=== Section Start ===

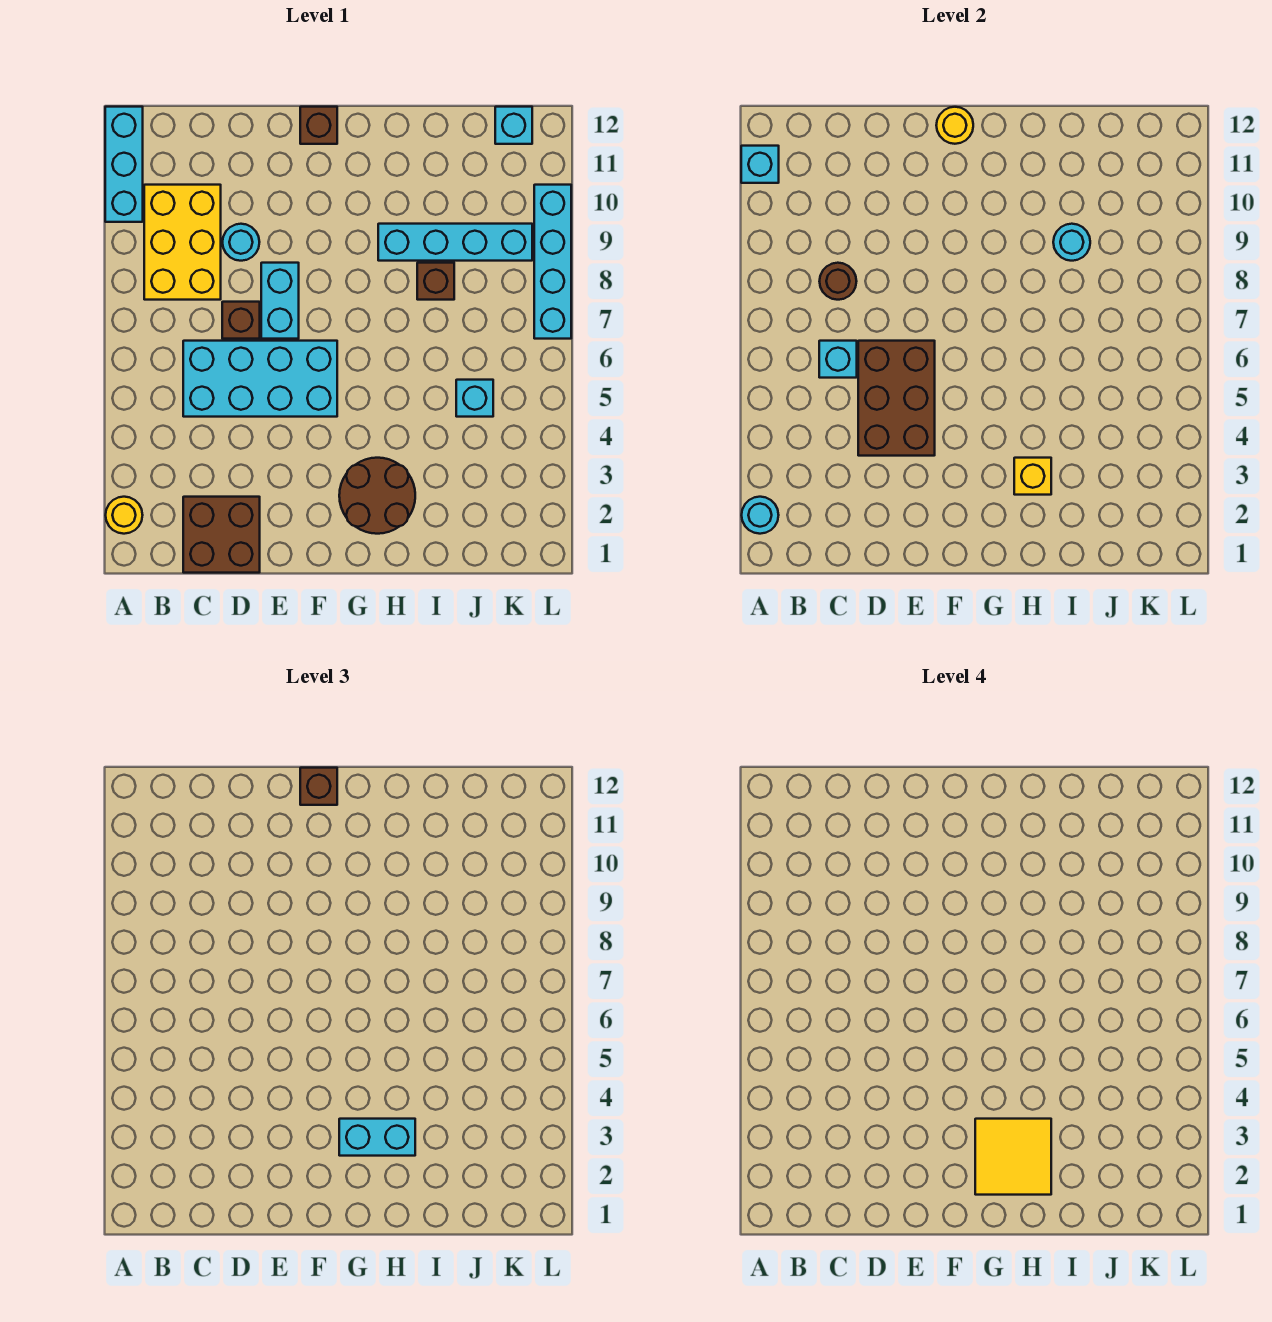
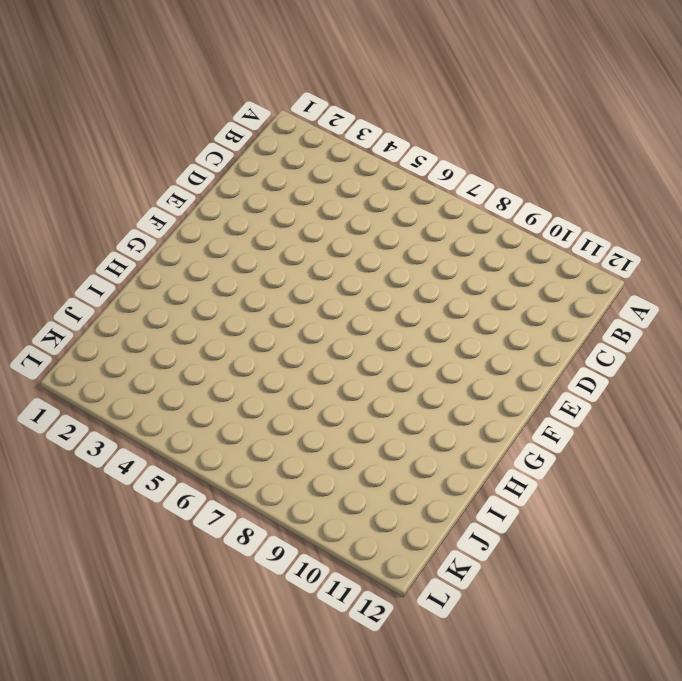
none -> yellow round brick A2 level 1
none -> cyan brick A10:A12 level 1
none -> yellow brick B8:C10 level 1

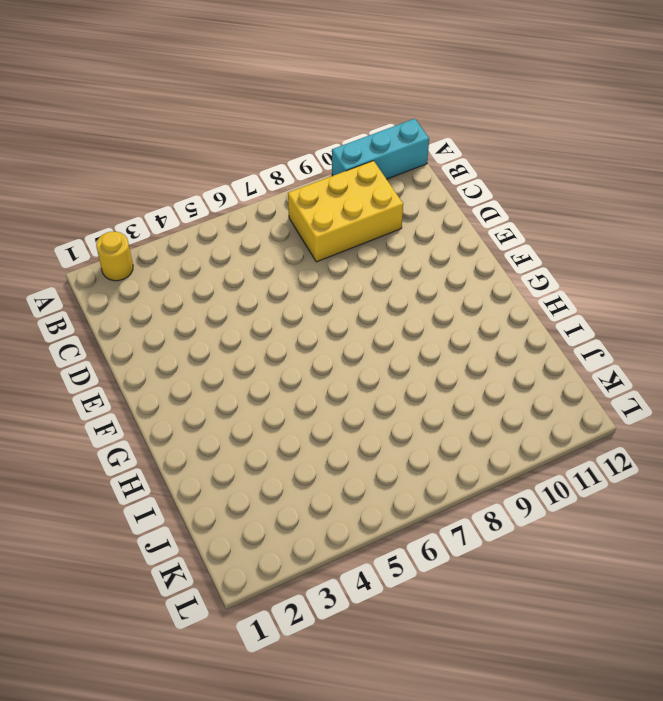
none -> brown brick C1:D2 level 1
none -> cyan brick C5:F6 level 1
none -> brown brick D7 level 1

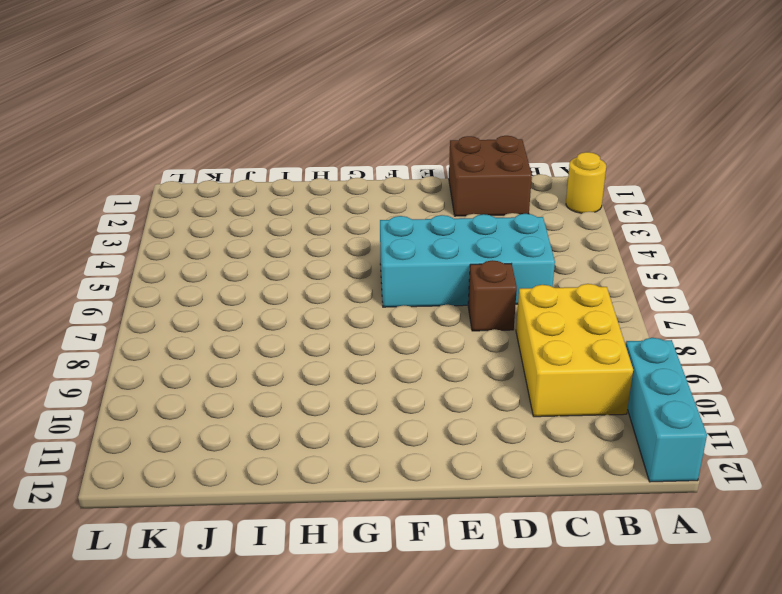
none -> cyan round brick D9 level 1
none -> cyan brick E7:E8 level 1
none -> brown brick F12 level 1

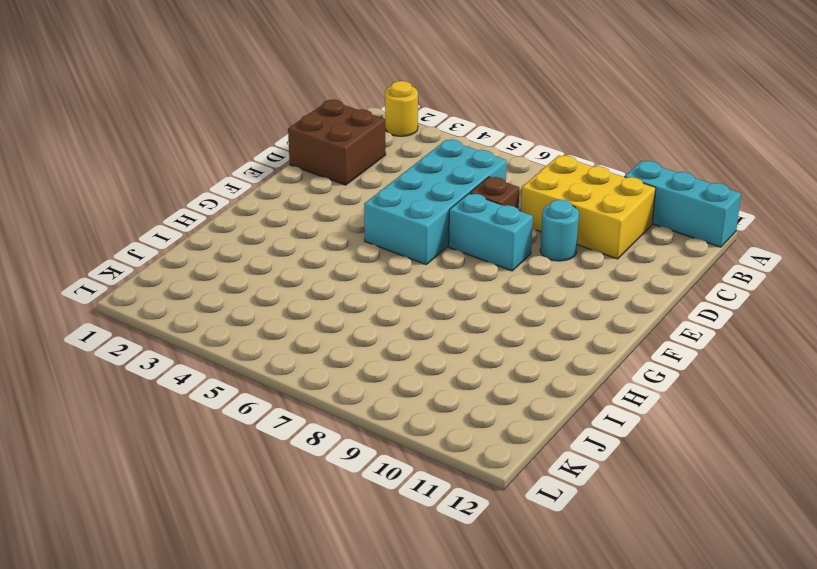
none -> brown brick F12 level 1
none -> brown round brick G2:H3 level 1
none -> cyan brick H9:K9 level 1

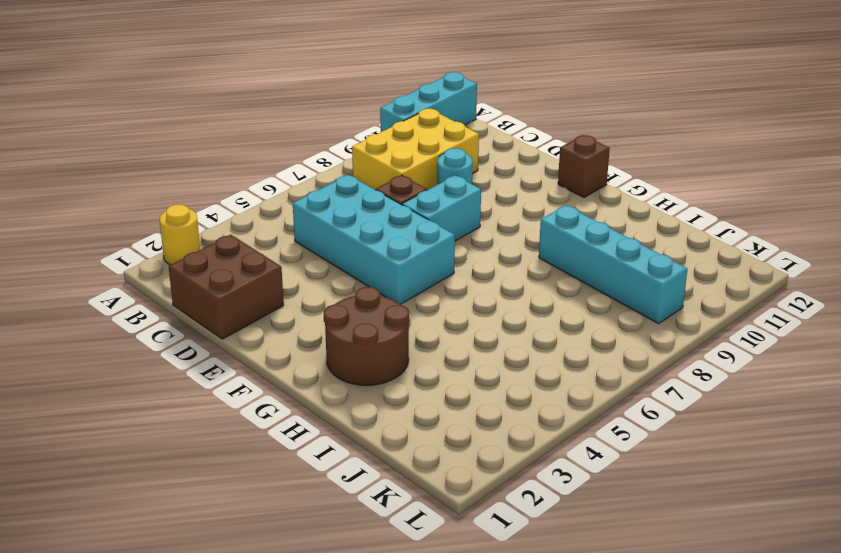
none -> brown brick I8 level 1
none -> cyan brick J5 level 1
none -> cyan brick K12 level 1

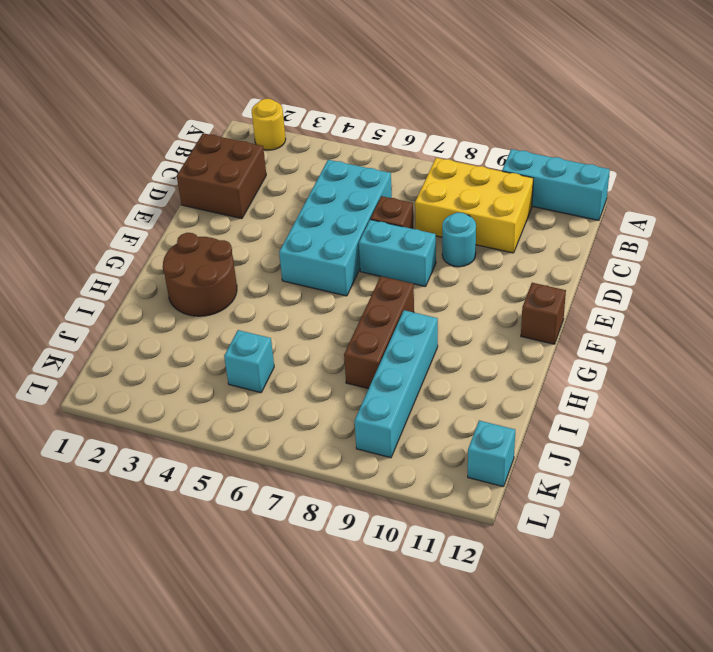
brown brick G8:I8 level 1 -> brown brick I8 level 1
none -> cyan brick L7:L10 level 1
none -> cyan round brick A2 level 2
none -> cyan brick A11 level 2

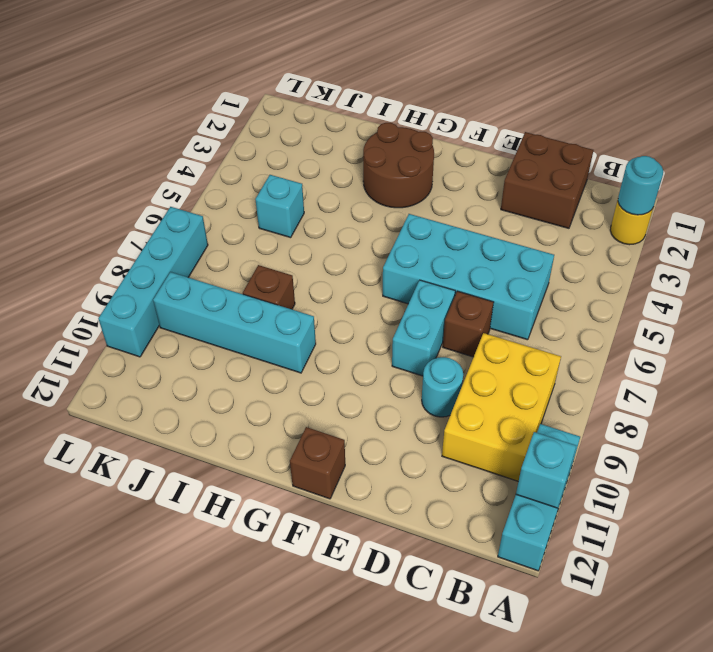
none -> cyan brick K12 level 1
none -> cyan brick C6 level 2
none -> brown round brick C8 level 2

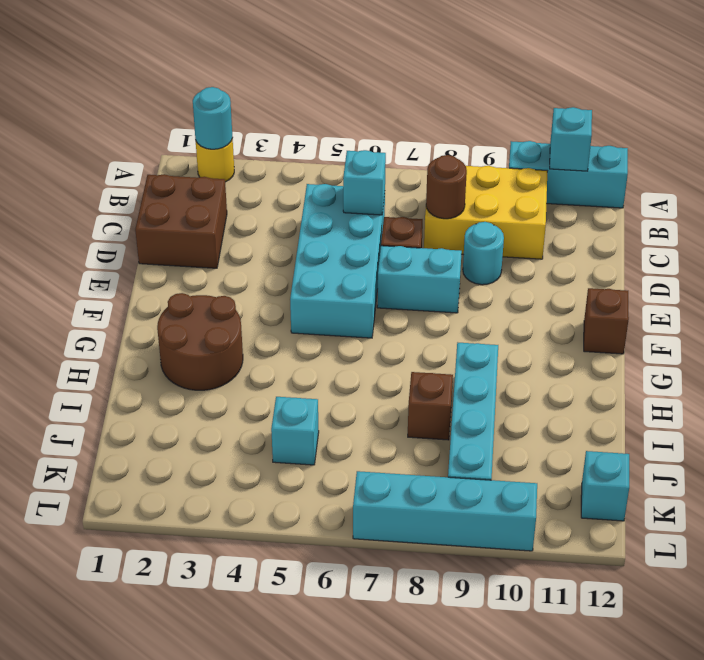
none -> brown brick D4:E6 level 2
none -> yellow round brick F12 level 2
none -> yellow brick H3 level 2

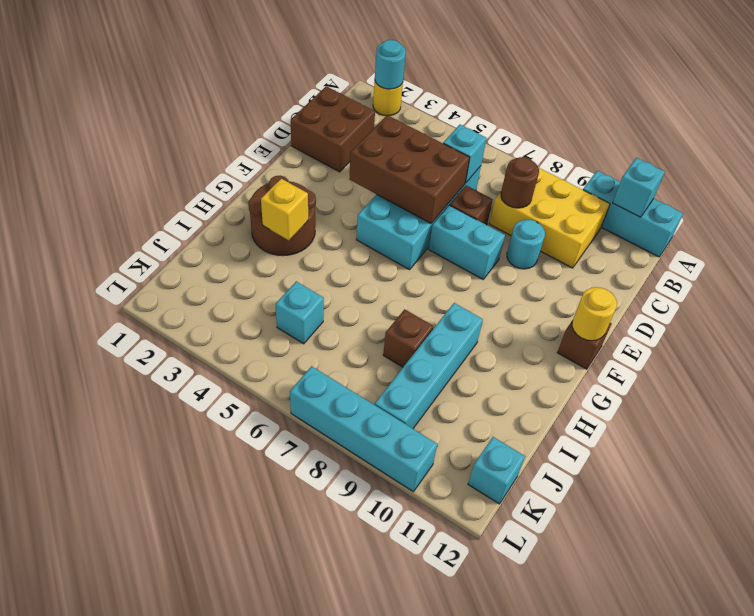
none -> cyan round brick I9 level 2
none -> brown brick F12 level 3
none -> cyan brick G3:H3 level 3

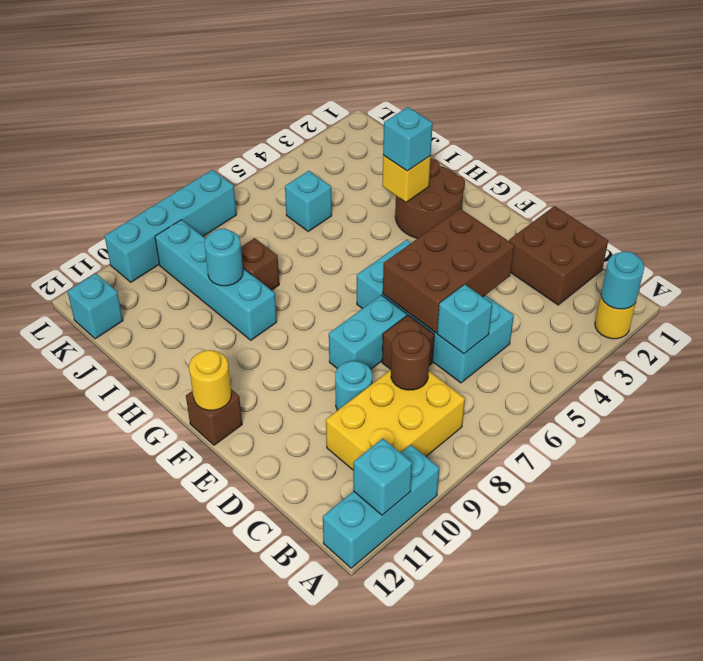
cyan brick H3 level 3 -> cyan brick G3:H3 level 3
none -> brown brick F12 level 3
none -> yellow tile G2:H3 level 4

=== Section End ===

Assigned task: Copy out all the data exactly. The images should not appear in the copy.

Exercise solution:
none -> yellow round brick A2 level 1
none -> cyan brick A10:A12 level 1
none -> yellow brick B8:C10 level 1

none -> brown brick C1:D2 level 1
none -> cyan brick C5:F6 level 1
none -> brown brick D7 level 1

none -> cyan round brick D9 level 1
none -> cyan brick E7:E8 level 1
none -> brown brick F12 level 1

none -> brown brick F12 level 1
none -> brown round brick G2:H3 level 1
none -> cyan brick H9:K9 level 1

none -> brown brick I8 level 1
none -> cyan brick J5 level 1
none -> cyan brick K12 level 1

brown brick G8:I8 level 1 -> brown brick I8 level 1
none -> cyan brick L7:L10 level 1
none -> cyan round brick A2 level 2
none -> cyan brick A11 level 2

none -> cyan brick K12 level 1
none -> cyan brick C6 level 2
none -> brown round brick C8 level 2

none -> brown brick D4:E6 level 2
none -> yellow round brick F12 level 2
none -> yellow brick H3 level 2

none -> cyan round brick I9 level 2
none -> brown brick F12 level 3
none -> cyan brick G3:H3 level 3

cyan brick H3 level 3 -> cyan brick G3:H3 level 3
none -> brown brick F12 level 3
none -> yellow tile G2:H3 level 4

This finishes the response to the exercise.